◆ What this task involves: Pull out each line of the items that contains the string "bass", treating uppercase and lowercase as different.
------
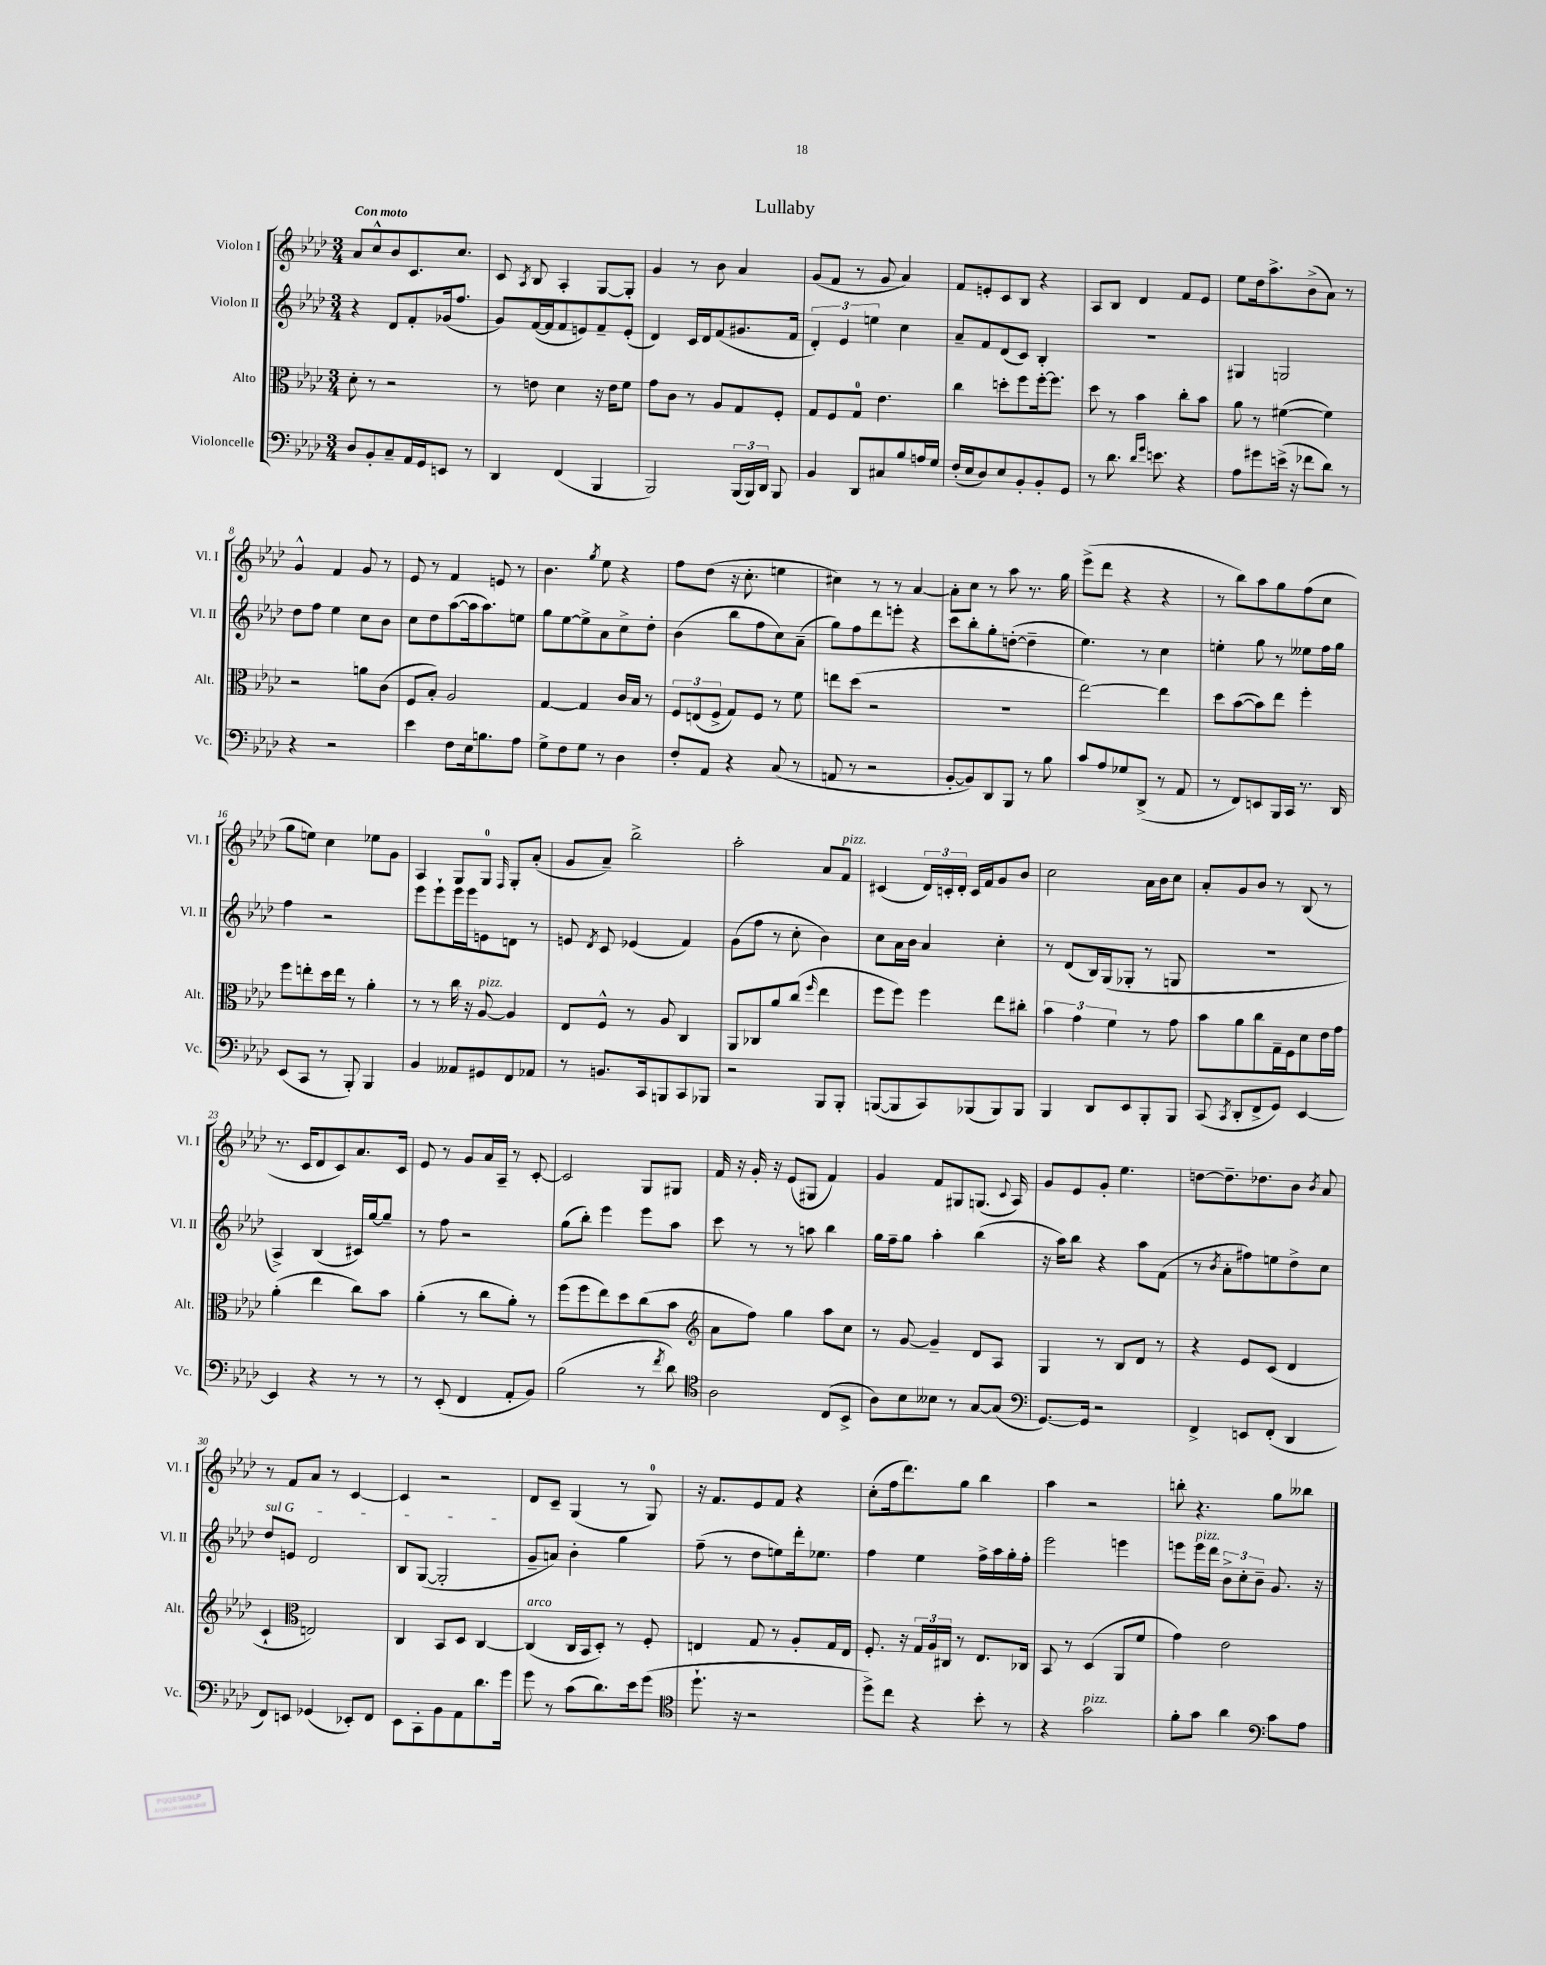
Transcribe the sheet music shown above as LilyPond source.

\header { title = "Lullaby" }
<<
\new StaffGroup <<
\new Staff = "s0" \with { instrumentName = "Violon I" shortInstrumentName = "Vl. I" } {
    \clef treble \key aes \major \numericTimeSignature \time 3/4 \tempo "Con moto"
    \autoBeamOff aes'8[ c''8-^ bes'8 c'8. c''8.] |
    c'8 \acciaccatura { aes8 } bes8 aes4-. g8[~ g8]-. |
    g'4 r8 bes'8 aes'4 |
    g'8[( f'8] r8 g'8 aes'4) |
    f'8[ e'8-. c'8 bes8] r4 |
    aes8[ bes8] des'4 f'8[ ees'8] |
    ees''8[ des''16 aes''8.-> bes'8->( aes'8]) r8 |
    g'4-^ f'4 g'8 r8 |
    ees'8 r8 f'4 e'8 r8 |
    bes'4. \acciaccatura { g''8 } ees''8 r4 |
    f''8[ des''8]( r16 c''8.-. e''4 |
    cis''4) r8 r8 aes'4~ |
    aes'8[-. c''8] r8 aes''8 r8. g''16 |
    ees'''8[->( des'''8] r4 r4 |
    r8 bes''8[) aes''8 g''8 f''8( c''8] |
    g''8[ e''8]) c''4 ees''8[ g'8] |
    aes4 g8[ g8]-0 \grace { f16 } g8[-. aes'8]-.( |
    g'8[ aes'8]--) bes''2-> |
    aes''2-. aes'8[ f'8]^\markup { \italic "pizz." } |
    cis'4( \tuplet 3/2 { des'16[) c'16-. des'16]-. } c'16[ f'16 g'8 bes'8] |
    c''2 aes'16[ bes'16 c''8] |
    aes'8[-. g'8 bes'8] r8 bes8( r8 |
    r8. c'16[ des'8 c'8) aes'8. c'16] |
    ees'8 r8 g'8[ aes'16 aes16]-- r8 c'8~-. |
    c'2 g8[ gis8] |
    f'16 r16 g'16-. r16 ees'8[( gis8] f'4) |
    g'4 f'8[ gis8 g8.]( \appoggiatura { c'8 } aes16) |
    g'8[ ees'8 g'8]-. ees''4. |
    d''8[~ d''8.-- des''8. bes'8] \acciaccatura { bes'8 } aes'8 |
    r8 f'8[ aes'8] r8 c'4~ |
    c'4 r2 |
    des'8[ c'8]-- g4( r8 g8-0) |
    r16 f'8.[ ees'8 f'8] r4 |
    c''8[-.( f''16 des'''8.) g''8] bes''4 |
    aes''4 r2 |
    b''8-. r4. g''8[ beses''8] \bar "|." |
}
\new Staff = "s1" \with { instrumentName = "Violon II" shortInstrumentName = "Vl. II" } {
    \clef treble \key aes \major \numericTimeSignature \time 3/4
    \autoBeamOff r4 des'8[ f'8-. ges'16( f''8.] |
    g'8[) f'16~( f'16 f'8 e'8) f'8-- e'8]-.( |
    des'4) c'16[ des'16 f'8( gis'8. f'16] |
    \tuplet 3/2 { des'4-.) ees'4 e''4 } c''4 |
    aes'8[-- f'8 des'8( c'8]) bes4-. |
    R2. |
    gis4 g2 |
    des''8[ f''8] ees''4 c''8[ bes'8] |
    c''8[ des''8 aes''8~( aes''16 aes''8.) e''8] |
    g''8[ ees''8~ ees''8-> aes'8 c''8-> des''8]-. |
    bes'4( bes''8[ f''8 c''8) aes'8]--( |
    g''8[) f''8 des'''8 e'''8]-. r4 |
    c'''8[ bes''8-. g''8-. d''8]~-.( d''4-- |
    ees''4.) r8 c''4 |
    e''4-. g''8 r8 eeses''8[ f''16 g''16] |
    f''4 r2 |
    ees'''8[ ees'''8-! ees'''16 ees'''16 e'8 d'8] r8 |
    e'8 \acciaccatura { des'8 } c'8 ees'4( f'4) |
    g'8[( f''8] r8 c''8-. bes'4) |
    c''8[ aes'16 bes'16] aes'4 c''4-. |
    r8 des'8[( bes16) g16( ges8]-. r8 g8 |
    R2. |
    aes4->) bes4( cis'16[) g''16~ g''8]-- |
    r8 f''8 r2 |
    g''8[( bes''8]-.) ees'''4 ees'''8[ aes''8] |
    c'''8 r8 r8 a''8 bes''4 |
    g''16[ f''16-- g''8] aes''4-. bes''4( |
    r16 aes''16[) bes''8] r4 aes''8[ f'8]( |
    r8 \acciaccatura { bes'8 } aes'8[-. fis''8) e''8 des''8-> c''8] |
    \once \override TextSpanner.bound-details.left.text = \markup { \italic "sul G" } des''8[\startTextSpan e'8] des'2 |
    bes8[ g8]~( g2-.\stopTextSpan |
    g'8[-- a'8]) bes'4-. g''4 |
    f''8--( r8 des''8[ e''8) des'''16-. ees''8.] |
    f''4 ees''4 f''16[-> aes''16 g''16-. f''16]-. |
    ees'''2 e'''4 |
    e'''8[ e'''16^\markup { \italic "pizz." } des'''16] \tuplet 3/2 { bes'8[-> c''8-. bes'8]-- } g'8. r16 \bar "|." |
}
\new Staff = "s2" \with { instrumentName = "Alto" shortInstrumentName = "Alt." } {
    \clef alto \key aes \major \numericTimeSignature \time 3/4
    \autoBeamOff des'8-. r8 r2 |
    r8 e'8 des'4 r16 e'16[ f'8] |
    g'8[ c'8] r8 aes8[ g8 f8]-. |
    g8[ f8 g8]-0 ees'4. |
    c''4 d''8[-. f''8 f''16~-. f''8.] |
    des''8 r8 bes'4 c''8[-. bes'8] |
    aes'8 r8 fis'4~( fis'4) |
    r2 a'8[ c'8]( |
    f8[ bes8]-.) aes2 |
    g4~ g4 c'16[ bes16] r8 |
    \tuplet 3/2 { f8[ e8( f8]-> } g8[) f8] r8 f'8 |
    e''8[ des''8]( r2 |
    R2. |
    ees''2~) ees''4 |
    des''8[ bes'8~( bes'8) ees''8] f''4-. |
    f''8[ e''8-. des''16 e''16] r8 aes'4-. |
    r8 r8 c''16 r16 aes8~^\markup { \italic "pizz." } aes4 |
    ees8[ f8]-^ r8 aes8 c4 |
    aes,8[ ces8 aes'8 c''8]( \grace { f''16 } ees''4 |
    f''8[ f''8]) f''4 ees''8[ cis''8]-. |
    \tuplet 3/2 { bes'4 g'4 f'4 } r8 g'8 |
    bes'8[ aes'8 c''8 g16-- f16 des'8 ees'16 g'16] |
    aes'4-.( ees''4 c''8[) bes'8] |
    aes'4-.( r8 c''8[ aes'8]-.) r8 |
    f''8[( f''8 ees''8) des''8 c''8( bes'8] |
    \clef treble aes'8[ f''8]) g''4 aes''8[ c''8] |
    r8 g'8~ g'4-- des'8[ aes8] |
    g4 r8 bes8[ des'8] r8 |
    r4 ees'8[ c'8]( des'4 |
    c'4-! \clef alto e2) |
    c4 bes,8[ des8] c4~ |
    c4^\markup { \italic "arco" }( c16[ bes,16 des8]-.) r8 f8-. |
    e4 g8 r8 aes8[-. g16 e16] |
    f8.-. r16 \tuplet 3/2 { g16[ aes16 cis16] } r8 ees8.[ ces16] |
    bes,8 r8 des4( aes,8[ f'8] |
    g'4) ees'2 \bar "|." |
}
\new Staff = "s3" \with { instrumentName = "Violoncelle" shortInstrumentName = "Vc." } {
    \clef bass \key aes \major \numericTimeSignature \time 3/4
    \autoBeamOff des8[ bes,8-. c8-- aes,16 g,16 e,8] r8 |
    des,4 f,4( bes,,4 |
    bes,,2) \tuplet 3/2 { bes,,16[( bes,,16) des,16] } bes,,8 |
    bes,4 des,8[ cis8 bes8 a16 g16] |
    f16[-.( ees16 des8) ees8 bes,8-. bes,8-. g,8] |
    r8 des'8. \grace { des'16[ g'16] } e'8. r4 |
    aes8[ gis'8 e'16]->( r16 fes'8[ des'8]) r8 |
    r4 r2 |
    ees'4 f8[ ees16 b8. aes8] |
    g8[-> f8 g8] r8 des4 |
    f8[-. aes,8] r4 c8( r8 |
    a,8 r8 r2 |
    bes,8[~-. bes,8) des,8 bes,,8] r8 bes8 |
    c'8[ aes8 ges8 des,8]->( r8 aes,8 |
    r8 f,8[) e,8 bes,,16 c,16] r8. des,16 |
    ees,8[( c,8] r8 bes,,8-.) bes,,4 |
    bes,4 aeses,8[ gis,8 f,8 aes,8] |
    r8 b,8.[ c,16 b,,8 c,8 bes,,8] |
    r2 bes,,8[ bes,,8]-. |
    b,,8[~( b,,8 c,8) bes,,8( bes,,8) bes,,8] |
    bes,,4 des,8[ ees,8 bes,,8-. bes,,8] |
    c,8( \acciaccatura { c,8 } des,8[-. f,8-> g,8]) ees,4~ |
    ees,4 r4 r8 r8 |
    r8 ees,8-.( f,4 aes,8[-. bes,8]) |
    bes2( r8 \acciaccatura { f'8 } des'8) |
    \clef tenor aes2 c8[( bes,8]-> |
    aes8[) bes8 beses8] r8 g8[~ g8]( |
    \clef bass g,8.[~) g,16] r2 |
    f,4-> e,8[ f,8]-.( des,4 |
    f,8[) e,8] ges,4( ees,8[-.) f,8] |
    ees,8[ c,8-. bes,8 aes,8 des'8. g'16] |
    g'8 r8 c'8[( des'8.) ees'16 g'8]( |
    \clef tenor des''8.-! r16 r2 |
    des''8[->) c''8] r4 bes'8-. r8 |
    r4 g'2^\markup { \italic "pizz." } |
    f'8[-. g'8] aes'4 \clef bass c'8[ aes8] \bar "|." |
}
>>
>>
------
◆ Complete output:
    \clef bass \key aes \major \numericTimeSignature \time 3/4
    \clef bass g,8.[~) g,16] r2 |
    f'8[-. g'8] aes'4 \clef bass c'8[ aes8] \bar "|." |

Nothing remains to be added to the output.